Restate word for word each line of the data, starting at the one containing "green cylinder: 0 -> 3" and running through the last.

--- DATA FOR REVIEW Enclosed Below ---

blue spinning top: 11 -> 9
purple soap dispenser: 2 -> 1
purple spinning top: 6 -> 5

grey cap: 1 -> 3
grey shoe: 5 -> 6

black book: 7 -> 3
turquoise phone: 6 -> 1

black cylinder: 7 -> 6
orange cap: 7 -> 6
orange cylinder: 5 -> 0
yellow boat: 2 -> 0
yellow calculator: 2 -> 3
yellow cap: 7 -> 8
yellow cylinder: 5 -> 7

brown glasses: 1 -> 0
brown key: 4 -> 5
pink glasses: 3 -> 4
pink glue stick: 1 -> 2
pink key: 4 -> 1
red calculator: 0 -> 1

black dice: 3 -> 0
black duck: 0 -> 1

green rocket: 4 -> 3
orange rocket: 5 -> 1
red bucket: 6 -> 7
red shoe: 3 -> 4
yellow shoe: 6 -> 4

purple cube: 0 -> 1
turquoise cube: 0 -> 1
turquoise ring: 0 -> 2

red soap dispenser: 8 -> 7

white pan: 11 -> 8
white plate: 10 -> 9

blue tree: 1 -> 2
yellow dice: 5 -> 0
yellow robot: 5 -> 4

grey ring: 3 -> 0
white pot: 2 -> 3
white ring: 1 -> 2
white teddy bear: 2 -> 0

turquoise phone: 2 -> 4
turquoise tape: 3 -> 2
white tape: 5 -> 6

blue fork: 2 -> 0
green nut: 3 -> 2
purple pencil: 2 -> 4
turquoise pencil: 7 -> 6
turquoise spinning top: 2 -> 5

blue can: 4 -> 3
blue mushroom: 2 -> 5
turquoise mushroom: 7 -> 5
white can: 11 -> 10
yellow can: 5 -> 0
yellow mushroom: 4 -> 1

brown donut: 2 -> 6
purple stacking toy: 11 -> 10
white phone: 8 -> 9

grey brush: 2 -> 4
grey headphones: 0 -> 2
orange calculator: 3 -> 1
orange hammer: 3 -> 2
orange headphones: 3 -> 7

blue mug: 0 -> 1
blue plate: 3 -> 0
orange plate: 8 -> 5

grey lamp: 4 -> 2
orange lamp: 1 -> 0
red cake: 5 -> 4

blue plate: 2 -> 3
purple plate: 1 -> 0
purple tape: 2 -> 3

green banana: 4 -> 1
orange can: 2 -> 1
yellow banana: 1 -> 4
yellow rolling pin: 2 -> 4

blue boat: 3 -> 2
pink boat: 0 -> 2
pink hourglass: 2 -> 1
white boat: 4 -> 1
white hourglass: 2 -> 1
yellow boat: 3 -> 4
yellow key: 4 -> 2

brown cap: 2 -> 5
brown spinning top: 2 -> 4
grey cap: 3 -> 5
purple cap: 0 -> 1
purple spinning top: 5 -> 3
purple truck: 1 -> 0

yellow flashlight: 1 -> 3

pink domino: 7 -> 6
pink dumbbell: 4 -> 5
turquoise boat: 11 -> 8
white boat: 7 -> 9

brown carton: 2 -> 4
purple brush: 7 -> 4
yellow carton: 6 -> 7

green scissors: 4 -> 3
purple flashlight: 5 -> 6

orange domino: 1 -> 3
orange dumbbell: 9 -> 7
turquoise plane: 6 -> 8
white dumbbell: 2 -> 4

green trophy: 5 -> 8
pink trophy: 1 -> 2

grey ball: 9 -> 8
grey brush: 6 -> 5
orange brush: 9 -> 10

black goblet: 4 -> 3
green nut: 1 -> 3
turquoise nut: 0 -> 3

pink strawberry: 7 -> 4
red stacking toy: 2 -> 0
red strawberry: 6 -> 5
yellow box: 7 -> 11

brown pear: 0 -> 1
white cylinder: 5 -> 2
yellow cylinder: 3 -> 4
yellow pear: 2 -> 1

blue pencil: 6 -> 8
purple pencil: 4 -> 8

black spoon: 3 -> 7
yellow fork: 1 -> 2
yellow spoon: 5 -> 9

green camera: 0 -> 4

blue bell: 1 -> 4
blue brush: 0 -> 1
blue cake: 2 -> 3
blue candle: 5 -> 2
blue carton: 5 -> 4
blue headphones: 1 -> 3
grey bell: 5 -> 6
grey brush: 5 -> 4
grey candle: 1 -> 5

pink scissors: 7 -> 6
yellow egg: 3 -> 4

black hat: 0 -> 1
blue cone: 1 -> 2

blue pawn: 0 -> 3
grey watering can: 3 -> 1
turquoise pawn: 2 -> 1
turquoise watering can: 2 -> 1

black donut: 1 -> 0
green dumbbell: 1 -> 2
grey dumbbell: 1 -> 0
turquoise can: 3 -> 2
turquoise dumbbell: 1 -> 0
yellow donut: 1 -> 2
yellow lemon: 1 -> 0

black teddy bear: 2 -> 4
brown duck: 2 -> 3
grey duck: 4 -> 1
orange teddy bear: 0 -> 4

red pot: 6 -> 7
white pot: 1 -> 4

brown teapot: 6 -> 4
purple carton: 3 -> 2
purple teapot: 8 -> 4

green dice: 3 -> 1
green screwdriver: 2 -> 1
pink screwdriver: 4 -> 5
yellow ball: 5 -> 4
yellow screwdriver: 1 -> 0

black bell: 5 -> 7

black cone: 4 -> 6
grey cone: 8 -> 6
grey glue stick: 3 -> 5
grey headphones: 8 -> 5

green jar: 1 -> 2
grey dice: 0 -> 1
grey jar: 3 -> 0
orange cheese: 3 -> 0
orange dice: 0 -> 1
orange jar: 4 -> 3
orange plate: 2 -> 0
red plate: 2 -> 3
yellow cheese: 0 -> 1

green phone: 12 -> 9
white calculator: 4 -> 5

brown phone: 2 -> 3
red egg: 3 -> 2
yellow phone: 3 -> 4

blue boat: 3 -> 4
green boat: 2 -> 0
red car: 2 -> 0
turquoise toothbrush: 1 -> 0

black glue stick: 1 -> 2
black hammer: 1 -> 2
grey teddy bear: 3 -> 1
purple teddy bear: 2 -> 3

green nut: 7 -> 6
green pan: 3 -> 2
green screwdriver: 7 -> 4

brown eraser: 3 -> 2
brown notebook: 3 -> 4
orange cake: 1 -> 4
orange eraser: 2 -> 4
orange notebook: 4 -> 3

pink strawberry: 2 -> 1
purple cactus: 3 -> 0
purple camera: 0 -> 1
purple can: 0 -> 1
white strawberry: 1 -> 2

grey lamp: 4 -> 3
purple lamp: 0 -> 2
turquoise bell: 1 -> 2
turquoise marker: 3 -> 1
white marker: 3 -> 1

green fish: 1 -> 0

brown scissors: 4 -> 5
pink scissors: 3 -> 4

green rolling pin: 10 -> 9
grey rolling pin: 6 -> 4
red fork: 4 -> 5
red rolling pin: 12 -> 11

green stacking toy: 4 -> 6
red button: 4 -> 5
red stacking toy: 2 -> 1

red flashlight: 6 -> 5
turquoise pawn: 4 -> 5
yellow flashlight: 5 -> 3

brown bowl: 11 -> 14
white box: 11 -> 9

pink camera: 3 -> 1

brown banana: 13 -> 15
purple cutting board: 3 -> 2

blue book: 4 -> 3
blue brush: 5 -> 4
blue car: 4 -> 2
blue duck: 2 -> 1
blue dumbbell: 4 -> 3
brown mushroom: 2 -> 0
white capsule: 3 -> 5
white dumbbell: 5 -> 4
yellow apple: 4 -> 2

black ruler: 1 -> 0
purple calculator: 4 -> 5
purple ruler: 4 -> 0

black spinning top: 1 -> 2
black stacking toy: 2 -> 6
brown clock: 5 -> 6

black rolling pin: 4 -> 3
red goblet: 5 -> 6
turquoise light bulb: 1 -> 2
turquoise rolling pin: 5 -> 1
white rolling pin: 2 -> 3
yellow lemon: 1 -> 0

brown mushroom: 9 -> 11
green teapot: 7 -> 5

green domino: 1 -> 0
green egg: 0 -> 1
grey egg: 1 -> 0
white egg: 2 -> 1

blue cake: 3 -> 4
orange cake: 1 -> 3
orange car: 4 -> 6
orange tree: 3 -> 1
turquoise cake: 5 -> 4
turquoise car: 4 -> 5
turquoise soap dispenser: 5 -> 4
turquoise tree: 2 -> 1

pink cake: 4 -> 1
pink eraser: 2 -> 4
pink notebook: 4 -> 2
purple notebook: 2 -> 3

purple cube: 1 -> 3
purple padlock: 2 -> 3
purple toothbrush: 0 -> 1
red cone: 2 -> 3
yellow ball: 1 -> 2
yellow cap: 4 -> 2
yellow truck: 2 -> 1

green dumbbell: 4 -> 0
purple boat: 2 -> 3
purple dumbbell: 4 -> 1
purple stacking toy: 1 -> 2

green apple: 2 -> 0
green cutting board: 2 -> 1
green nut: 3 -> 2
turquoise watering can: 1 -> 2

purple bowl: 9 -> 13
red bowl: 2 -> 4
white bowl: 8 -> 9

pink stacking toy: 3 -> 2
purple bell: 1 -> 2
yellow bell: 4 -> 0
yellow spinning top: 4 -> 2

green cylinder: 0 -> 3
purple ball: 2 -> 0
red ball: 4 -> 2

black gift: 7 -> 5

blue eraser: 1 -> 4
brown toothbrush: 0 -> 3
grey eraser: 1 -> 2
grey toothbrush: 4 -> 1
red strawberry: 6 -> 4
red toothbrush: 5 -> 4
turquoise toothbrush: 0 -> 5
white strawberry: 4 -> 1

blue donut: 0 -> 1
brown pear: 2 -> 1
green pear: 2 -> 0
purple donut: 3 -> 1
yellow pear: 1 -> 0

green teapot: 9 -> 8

--- End of Enclosed DATA FOR REVIEW ---

SOLUTION TO THIS EXERCISE:
green cylinder: 0 -> 3
purple ball: 2 -> 0
red ball: 4 -> 2

black gift: 7 -> 5

blue eraser: 1 -> 4
brown toothbrush: 0 -> 3
grey eraser: 1 -> 2
grey toothbrush: 4 -> 1
red strawberry: 6 -> 4
red toothbrush: 5 -> 4
turquoise toothbrush: 0 -> 5
white strawberry: 4 -> 1

blue donut: 0 -> 1
brown pear: 2 -> 1
green pear: 2 -> 0
purple donut: 3 -> 1
yellow pear: 1 -> 0

green teapot: 9 -> 8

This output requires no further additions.